Data items »
▽
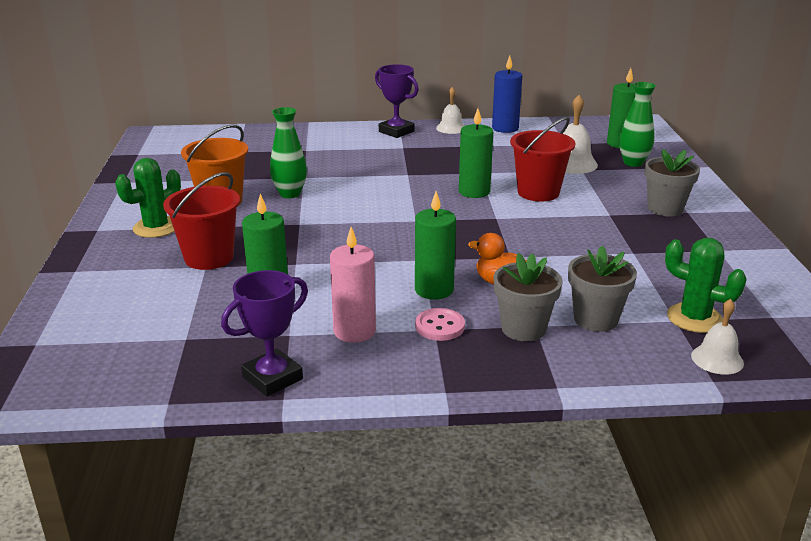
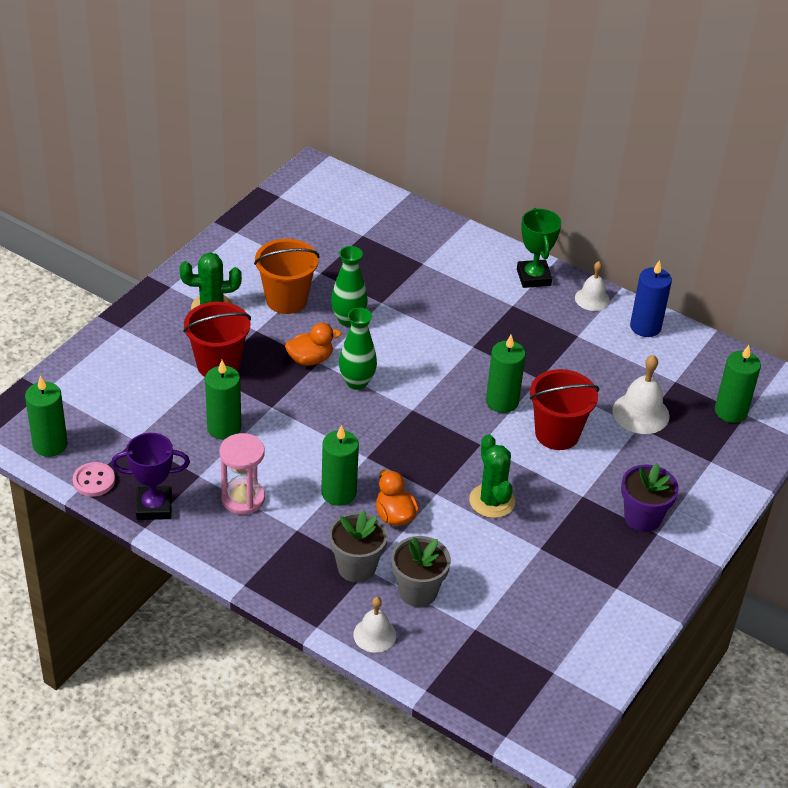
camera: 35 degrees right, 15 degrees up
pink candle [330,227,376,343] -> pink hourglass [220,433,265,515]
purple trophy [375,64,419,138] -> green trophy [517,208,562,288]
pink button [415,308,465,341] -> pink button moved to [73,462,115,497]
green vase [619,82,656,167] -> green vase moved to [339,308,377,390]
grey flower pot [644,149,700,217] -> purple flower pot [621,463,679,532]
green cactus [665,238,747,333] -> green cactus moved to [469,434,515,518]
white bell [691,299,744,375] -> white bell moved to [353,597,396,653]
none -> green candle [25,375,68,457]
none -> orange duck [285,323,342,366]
△
YOUR OBJECTIVE » Exactly and only the lines from the line containing "purple trophy [375,64,419,138]" through the last line of the entries should be copied, both ends included.

RESULT »
purple trophy [375,64,419,138] -> green trophy [517,208,562,288]
pink button [415,308,465,341] -> pink button moved to [73,462,115,497]
green vase [619,82,656,167] -> green vase moved to [339,308,377,390]
grey flower pot [644,149,700,217] -> purple flower pot [621,463,679,532]
green cactus [665,238,747,333] -> green cactus moved to [469,434,515,518]
white bell [691,299,744,375] -> white bell moved to [353,597,396,653]
none -> green candle [25,375,68,457]
none -> orange duck [285,323,342,366]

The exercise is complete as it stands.